• **Description of the task**: For each entry, repeat the text exactly and omit any picture it holds.

________________

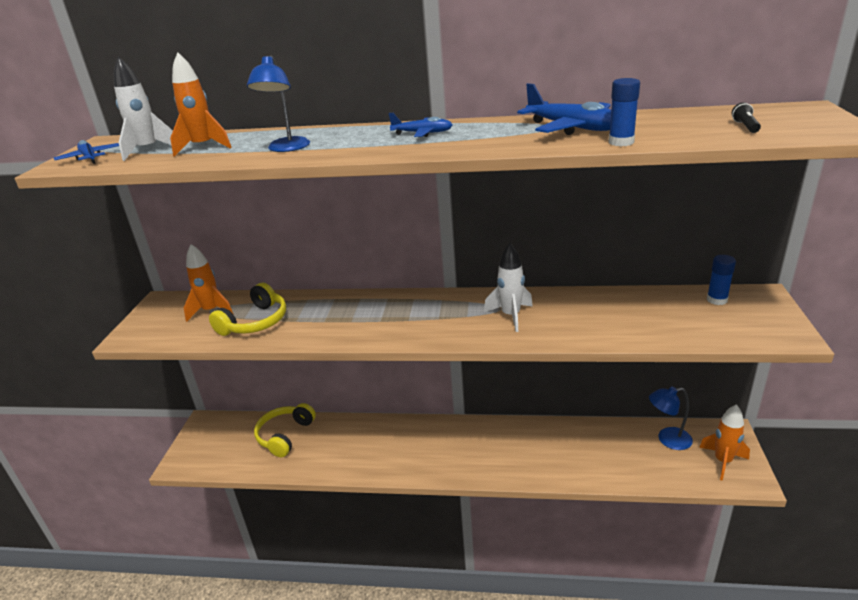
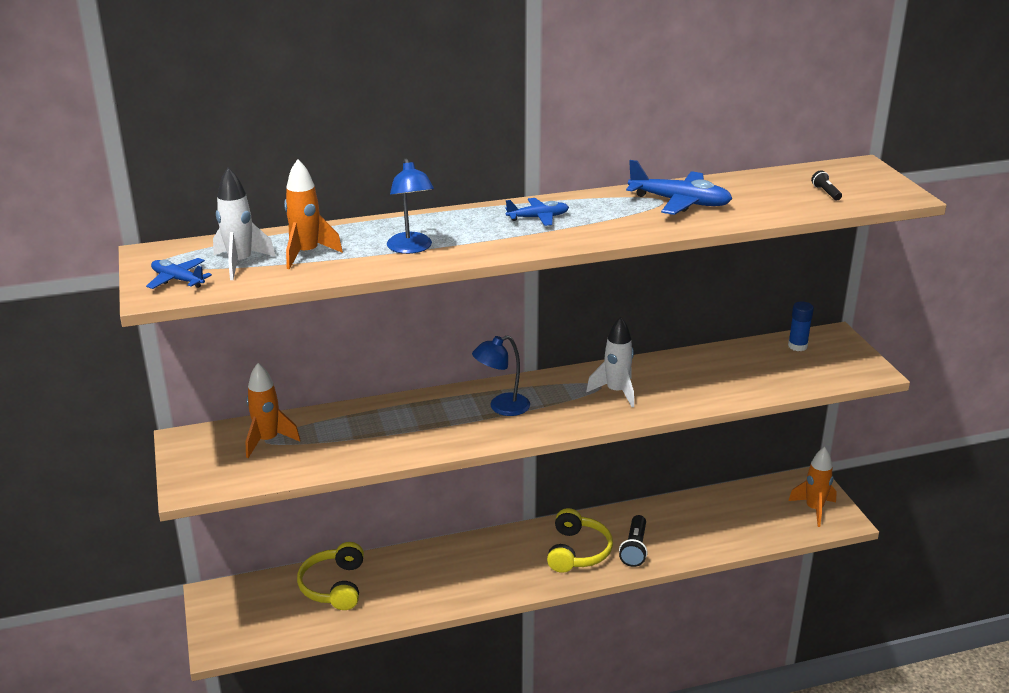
camera: 25 degrees left, 0 degrees up
(255, 322) = (337, 444): yellow headphones -> yellow headphones (577, 551)
(532, 460) = (634, 549): none -> black flashlight
(621, 142) = (737, 218): blue glue stick -> none
(667, 439) = (756, 499): blue lamp -> blue lamp (502, 407)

________________

• **Task result**:
camera: 25 degrees left, 0 degrees up
(255, 322) = (337, 444): yellow headphones -> yellow headphones (577, 551)
(532, 460) = (634, 549): none -> black flashlight
(621, 142) = (737, 218): blue glue stick -> none
(667, 439) = (756, 499): blue lamp -> blue lamp (502, 407)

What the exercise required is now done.